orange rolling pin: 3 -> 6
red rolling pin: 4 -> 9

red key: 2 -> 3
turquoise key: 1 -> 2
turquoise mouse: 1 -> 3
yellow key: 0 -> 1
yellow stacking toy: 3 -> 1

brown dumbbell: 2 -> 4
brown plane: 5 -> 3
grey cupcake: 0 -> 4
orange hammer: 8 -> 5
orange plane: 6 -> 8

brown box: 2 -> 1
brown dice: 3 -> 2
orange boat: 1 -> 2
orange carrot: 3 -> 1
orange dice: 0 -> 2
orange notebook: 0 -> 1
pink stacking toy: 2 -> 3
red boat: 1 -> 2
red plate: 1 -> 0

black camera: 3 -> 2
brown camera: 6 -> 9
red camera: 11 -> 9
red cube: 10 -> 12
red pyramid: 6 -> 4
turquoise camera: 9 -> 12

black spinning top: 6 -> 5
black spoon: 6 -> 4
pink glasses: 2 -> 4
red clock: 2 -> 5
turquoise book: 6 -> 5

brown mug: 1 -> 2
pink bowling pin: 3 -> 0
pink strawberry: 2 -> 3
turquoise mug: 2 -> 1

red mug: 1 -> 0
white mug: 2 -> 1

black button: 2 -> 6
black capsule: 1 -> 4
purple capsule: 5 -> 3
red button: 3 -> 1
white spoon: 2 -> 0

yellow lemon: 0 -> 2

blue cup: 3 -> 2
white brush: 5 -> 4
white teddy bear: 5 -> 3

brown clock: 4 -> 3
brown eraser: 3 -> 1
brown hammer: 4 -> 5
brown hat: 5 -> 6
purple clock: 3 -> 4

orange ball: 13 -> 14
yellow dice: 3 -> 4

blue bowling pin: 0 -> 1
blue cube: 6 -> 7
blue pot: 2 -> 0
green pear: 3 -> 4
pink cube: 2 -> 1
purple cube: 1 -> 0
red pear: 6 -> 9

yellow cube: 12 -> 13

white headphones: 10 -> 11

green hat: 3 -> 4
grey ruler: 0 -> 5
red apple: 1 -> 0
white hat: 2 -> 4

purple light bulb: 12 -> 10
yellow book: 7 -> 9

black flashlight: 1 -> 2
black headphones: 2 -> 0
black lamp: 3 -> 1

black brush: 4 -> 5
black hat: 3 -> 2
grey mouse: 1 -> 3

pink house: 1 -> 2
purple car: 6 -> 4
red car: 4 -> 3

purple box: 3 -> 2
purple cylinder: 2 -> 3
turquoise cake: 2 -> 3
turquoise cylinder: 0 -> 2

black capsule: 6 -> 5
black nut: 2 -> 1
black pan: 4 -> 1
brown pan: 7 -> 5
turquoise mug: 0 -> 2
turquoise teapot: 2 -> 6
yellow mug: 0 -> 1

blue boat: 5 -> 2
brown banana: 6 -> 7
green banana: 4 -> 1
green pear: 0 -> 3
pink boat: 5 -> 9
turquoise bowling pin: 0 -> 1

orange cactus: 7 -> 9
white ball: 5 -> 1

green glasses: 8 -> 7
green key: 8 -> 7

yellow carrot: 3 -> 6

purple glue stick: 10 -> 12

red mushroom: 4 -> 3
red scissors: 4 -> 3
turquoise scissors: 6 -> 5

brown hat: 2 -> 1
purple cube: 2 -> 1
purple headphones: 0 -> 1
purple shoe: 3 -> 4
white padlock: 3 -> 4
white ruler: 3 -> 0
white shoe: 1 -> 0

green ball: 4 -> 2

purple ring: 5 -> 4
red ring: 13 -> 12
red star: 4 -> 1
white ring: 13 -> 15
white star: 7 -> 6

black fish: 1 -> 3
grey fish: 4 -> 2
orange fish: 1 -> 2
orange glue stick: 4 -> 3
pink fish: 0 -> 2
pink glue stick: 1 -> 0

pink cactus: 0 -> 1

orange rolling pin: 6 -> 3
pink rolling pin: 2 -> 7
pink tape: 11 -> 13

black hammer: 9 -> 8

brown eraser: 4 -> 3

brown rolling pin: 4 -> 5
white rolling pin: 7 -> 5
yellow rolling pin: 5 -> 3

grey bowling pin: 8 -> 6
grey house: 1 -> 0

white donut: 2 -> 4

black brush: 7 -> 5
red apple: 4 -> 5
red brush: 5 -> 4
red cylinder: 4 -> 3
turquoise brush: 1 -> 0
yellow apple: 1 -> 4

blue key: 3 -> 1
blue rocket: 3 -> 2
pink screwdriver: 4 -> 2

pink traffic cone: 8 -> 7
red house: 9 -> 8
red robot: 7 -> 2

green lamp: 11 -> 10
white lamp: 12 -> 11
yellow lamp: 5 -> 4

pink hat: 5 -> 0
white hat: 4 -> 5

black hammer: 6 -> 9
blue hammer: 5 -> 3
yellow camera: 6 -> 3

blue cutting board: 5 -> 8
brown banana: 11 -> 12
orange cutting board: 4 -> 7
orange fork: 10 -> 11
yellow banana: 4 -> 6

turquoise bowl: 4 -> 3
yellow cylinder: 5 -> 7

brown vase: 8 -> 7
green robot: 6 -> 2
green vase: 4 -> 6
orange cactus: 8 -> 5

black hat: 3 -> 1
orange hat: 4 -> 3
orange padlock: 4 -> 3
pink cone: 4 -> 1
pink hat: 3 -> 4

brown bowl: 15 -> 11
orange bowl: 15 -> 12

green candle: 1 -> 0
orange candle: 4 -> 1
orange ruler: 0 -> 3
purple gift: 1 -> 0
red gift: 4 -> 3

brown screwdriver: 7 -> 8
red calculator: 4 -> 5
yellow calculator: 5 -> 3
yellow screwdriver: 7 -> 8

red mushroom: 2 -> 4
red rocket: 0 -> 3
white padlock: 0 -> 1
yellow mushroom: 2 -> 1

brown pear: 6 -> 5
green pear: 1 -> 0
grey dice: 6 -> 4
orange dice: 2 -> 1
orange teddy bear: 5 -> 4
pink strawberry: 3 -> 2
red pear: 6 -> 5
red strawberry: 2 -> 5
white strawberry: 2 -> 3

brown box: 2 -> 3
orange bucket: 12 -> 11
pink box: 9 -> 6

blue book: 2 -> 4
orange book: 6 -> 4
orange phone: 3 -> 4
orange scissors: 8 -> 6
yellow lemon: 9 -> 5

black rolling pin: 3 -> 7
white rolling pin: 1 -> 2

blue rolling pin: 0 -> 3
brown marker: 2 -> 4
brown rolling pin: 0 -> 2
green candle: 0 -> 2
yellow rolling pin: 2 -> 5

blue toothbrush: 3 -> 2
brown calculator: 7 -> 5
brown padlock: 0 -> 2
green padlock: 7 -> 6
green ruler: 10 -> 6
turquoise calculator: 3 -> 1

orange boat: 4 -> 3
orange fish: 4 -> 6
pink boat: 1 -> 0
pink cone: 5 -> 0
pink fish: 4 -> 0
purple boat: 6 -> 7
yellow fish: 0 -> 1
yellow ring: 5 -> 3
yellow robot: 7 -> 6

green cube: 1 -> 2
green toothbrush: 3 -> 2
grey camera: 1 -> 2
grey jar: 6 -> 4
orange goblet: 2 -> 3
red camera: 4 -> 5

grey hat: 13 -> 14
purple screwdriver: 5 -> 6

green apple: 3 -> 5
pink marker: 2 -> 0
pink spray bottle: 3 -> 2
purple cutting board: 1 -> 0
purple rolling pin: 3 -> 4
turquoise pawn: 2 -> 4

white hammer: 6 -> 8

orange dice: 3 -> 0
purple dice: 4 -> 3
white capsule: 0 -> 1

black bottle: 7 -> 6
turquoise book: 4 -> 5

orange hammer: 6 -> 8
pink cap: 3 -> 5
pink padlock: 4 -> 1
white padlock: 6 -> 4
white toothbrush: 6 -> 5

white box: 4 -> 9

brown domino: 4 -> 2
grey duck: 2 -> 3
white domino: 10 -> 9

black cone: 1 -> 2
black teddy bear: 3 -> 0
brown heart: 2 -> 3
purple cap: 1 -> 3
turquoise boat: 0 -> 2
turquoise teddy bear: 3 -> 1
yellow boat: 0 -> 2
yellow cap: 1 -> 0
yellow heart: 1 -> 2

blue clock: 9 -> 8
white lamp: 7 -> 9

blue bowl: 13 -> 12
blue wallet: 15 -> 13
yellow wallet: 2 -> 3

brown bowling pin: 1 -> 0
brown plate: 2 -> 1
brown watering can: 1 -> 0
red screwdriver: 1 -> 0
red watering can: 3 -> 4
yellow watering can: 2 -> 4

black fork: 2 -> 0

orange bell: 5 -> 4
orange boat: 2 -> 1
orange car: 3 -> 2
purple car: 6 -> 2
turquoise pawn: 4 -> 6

-=-=-

** Task to carry out **
Show every line from the entries above in which the word "board" appears.

** Answer for the task **
blue cutting board: 5 -> 8
orange cutting board: 4 -> 7
purple cutting board: 1 -> 0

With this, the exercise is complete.